::: INFORMATION :::

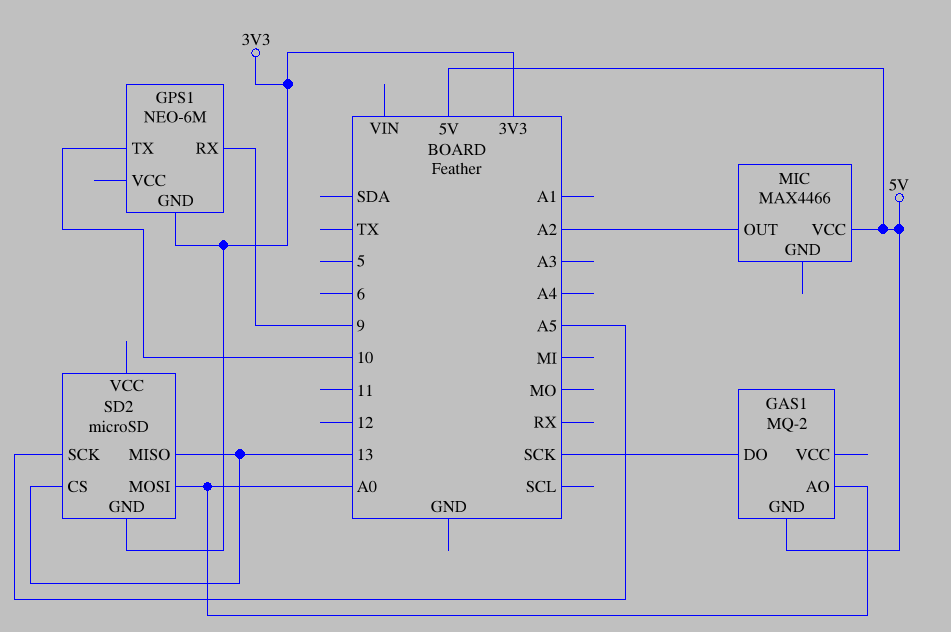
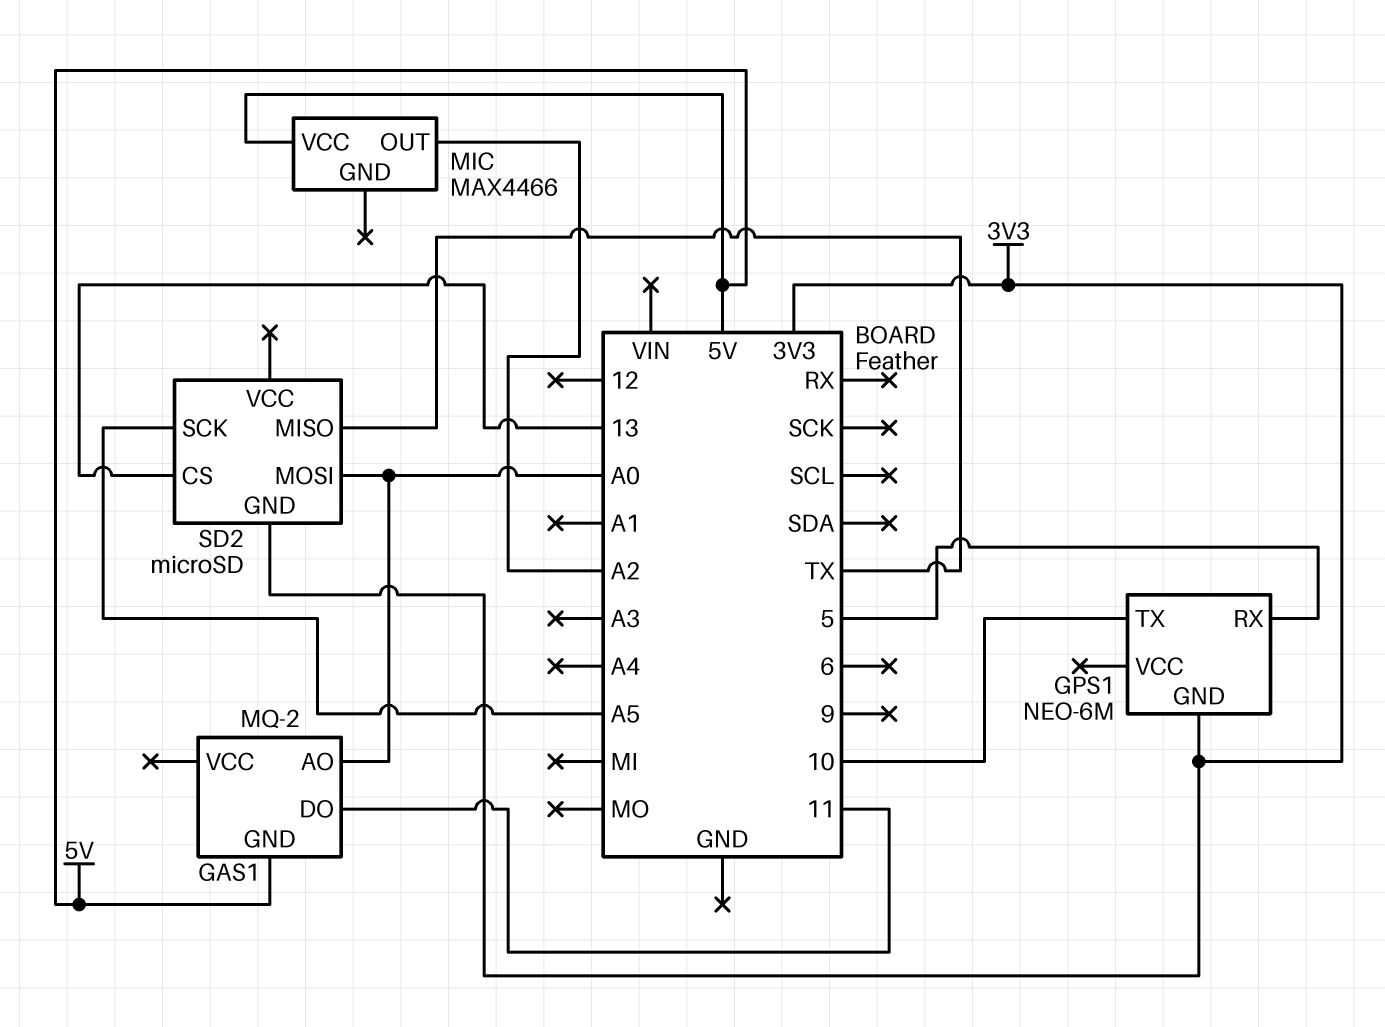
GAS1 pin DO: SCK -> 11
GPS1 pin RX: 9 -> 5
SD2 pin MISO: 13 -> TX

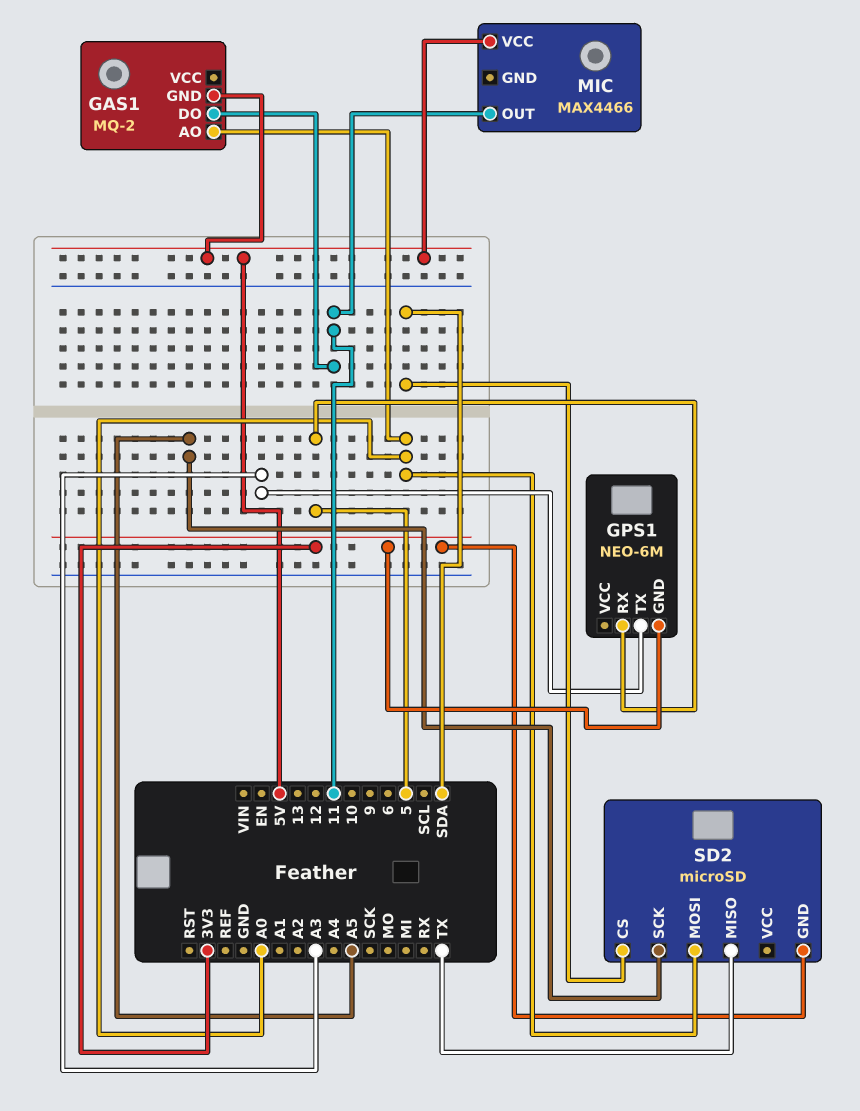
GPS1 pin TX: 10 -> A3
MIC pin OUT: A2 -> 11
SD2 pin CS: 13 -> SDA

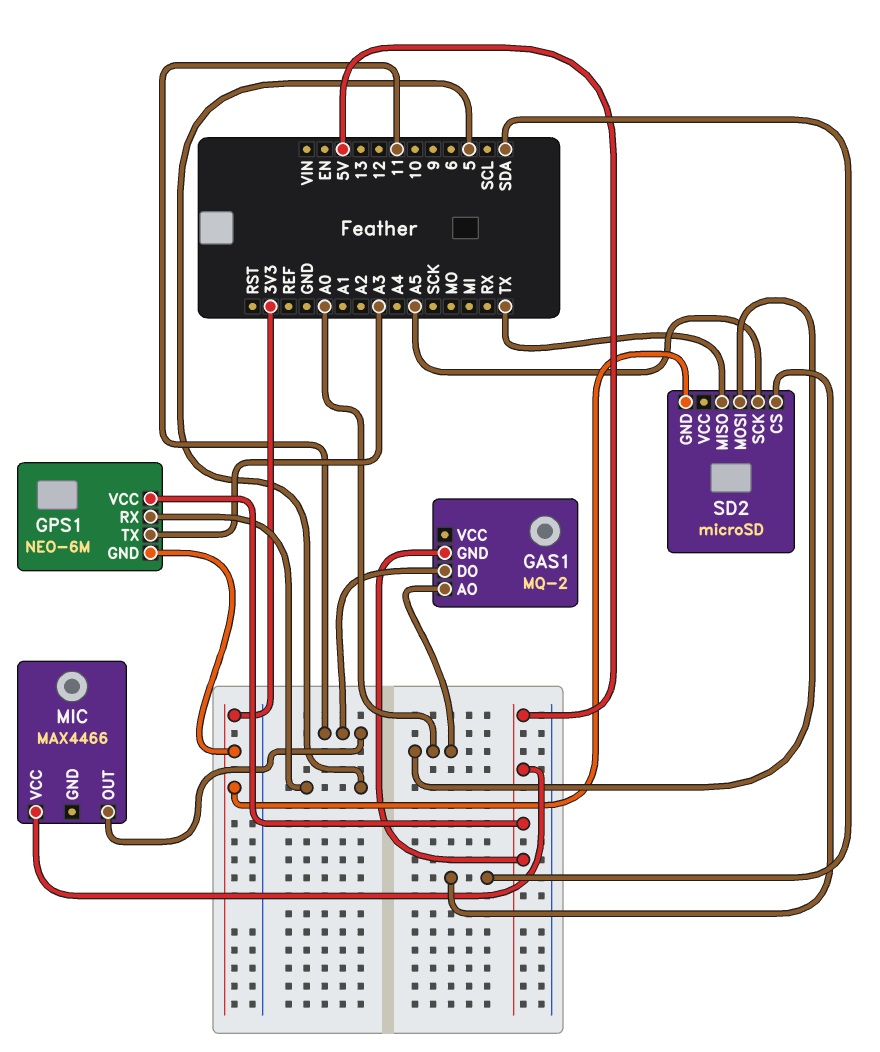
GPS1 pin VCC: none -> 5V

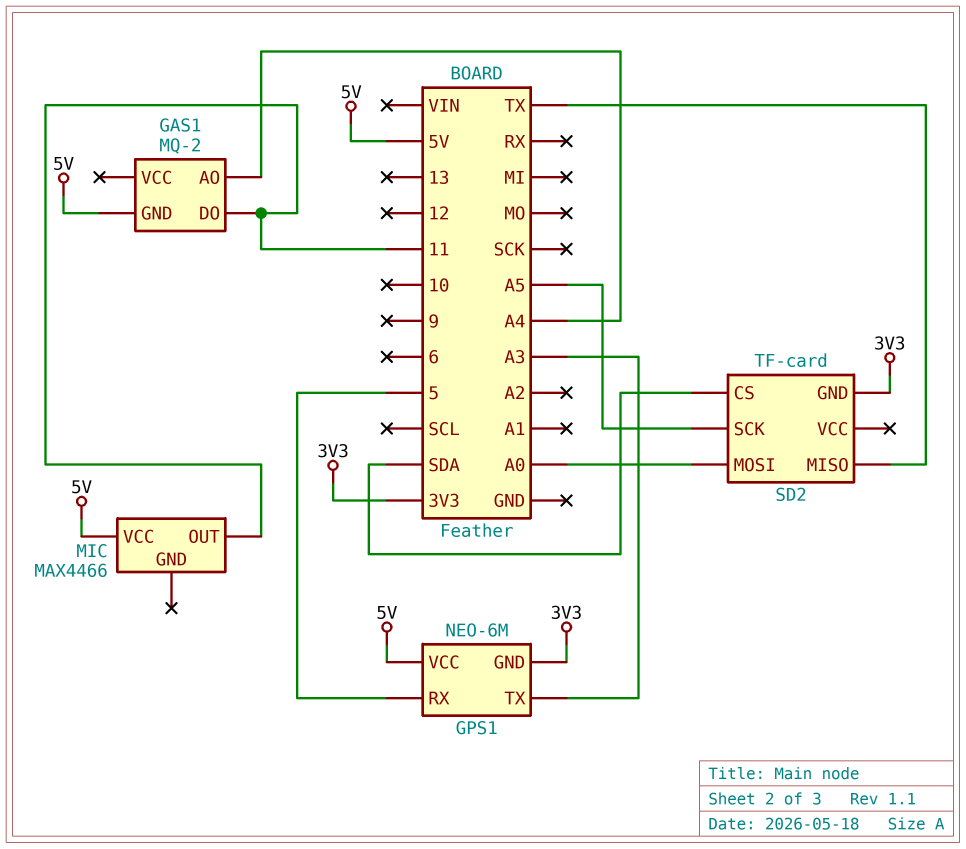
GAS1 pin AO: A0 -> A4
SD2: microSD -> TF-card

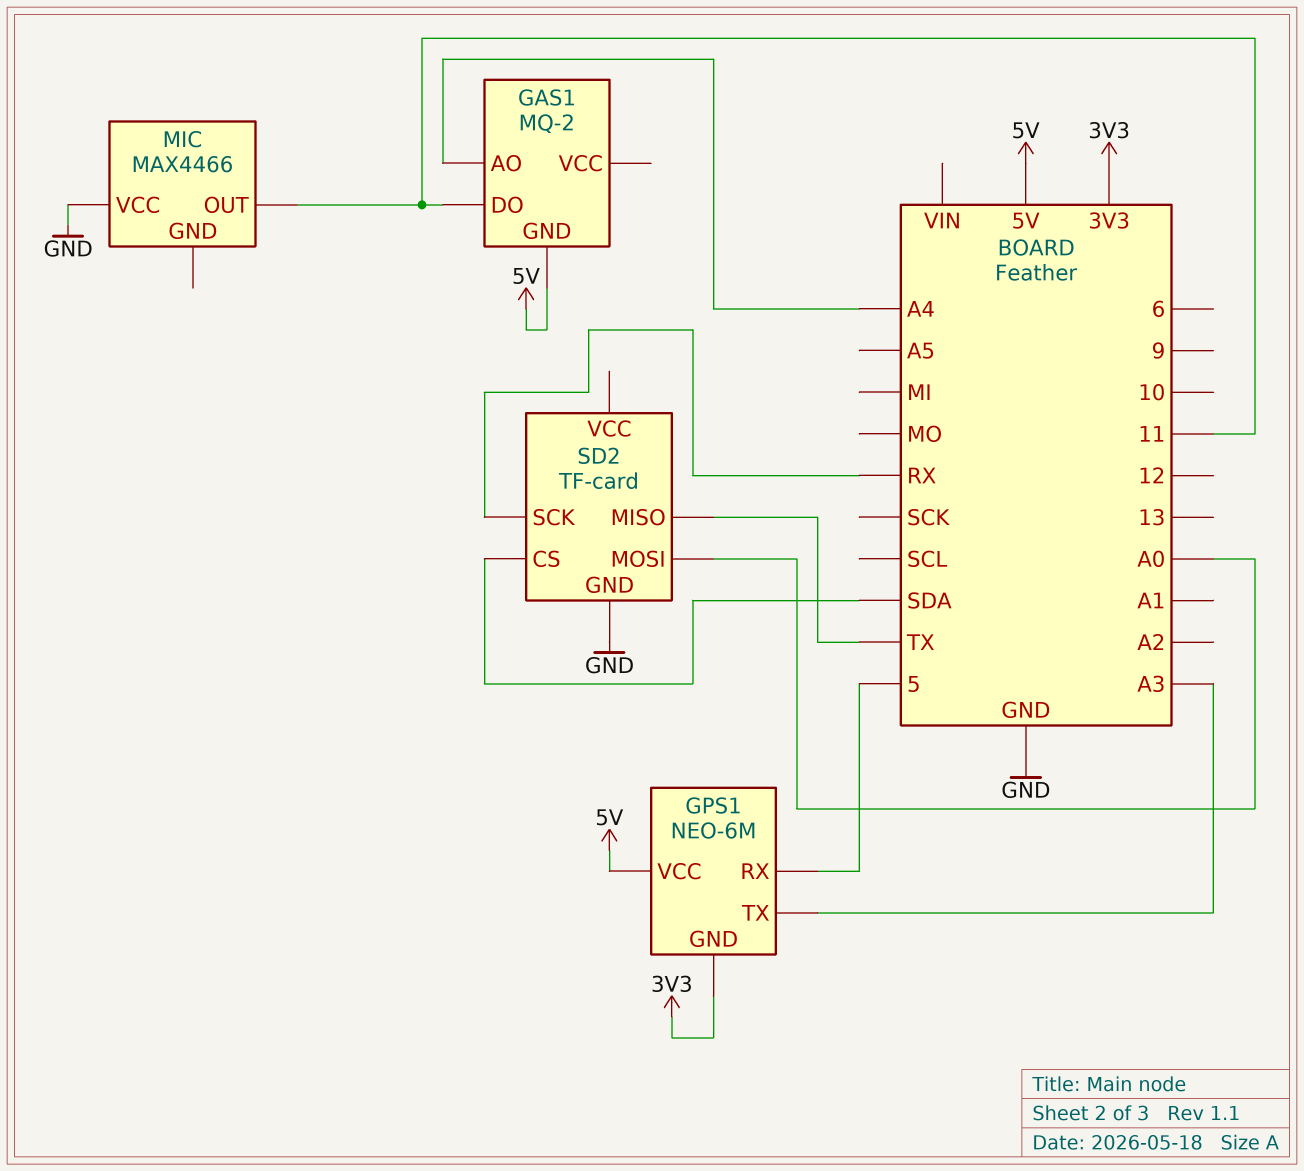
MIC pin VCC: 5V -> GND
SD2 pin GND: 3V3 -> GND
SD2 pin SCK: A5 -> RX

:::

What you hand back should match the listing exactly, except that no pictures appear.

GAS1 pin DO: SCK -> 11
GPS1 pin RX: 9 -> 5
SD2 pin MISO: 13 -> TX

GPS1 pin TX: 10 -> A3
MIC pin OUT: A2 -> 11
SD2 pin CS: 13 -> SDA

GPS1 pin VCC: none -> 5V

GAS1 pin AO: A0 -> A4
SD2: microSD -> TF-card

MIC pin VCC: 5V -> GND
SD2 pin GND: 3V3 -> GND
SD2 pin SCK: A5 -> RX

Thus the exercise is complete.